- _Task to carry out_
Copies of all lines containing the string "down" are needed from the data below.

- _Input_
● ● ● ●

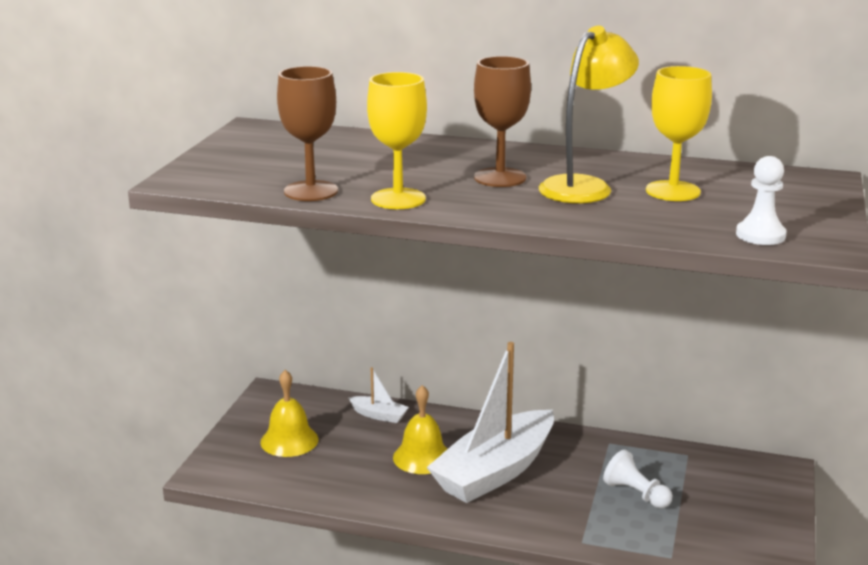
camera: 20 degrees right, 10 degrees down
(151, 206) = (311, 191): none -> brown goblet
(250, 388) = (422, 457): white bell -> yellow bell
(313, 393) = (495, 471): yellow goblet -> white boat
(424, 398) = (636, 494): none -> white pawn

● ● ● ●

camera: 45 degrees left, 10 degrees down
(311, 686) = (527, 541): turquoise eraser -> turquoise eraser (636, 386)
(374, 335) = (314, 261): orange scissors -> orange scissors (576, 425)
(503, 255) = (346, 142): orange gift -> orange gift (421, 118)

● ● ● ●

- _Solution_
camera: 20 degrees right, 10 degrees down
camera: 45 degrees left, 10 degrees down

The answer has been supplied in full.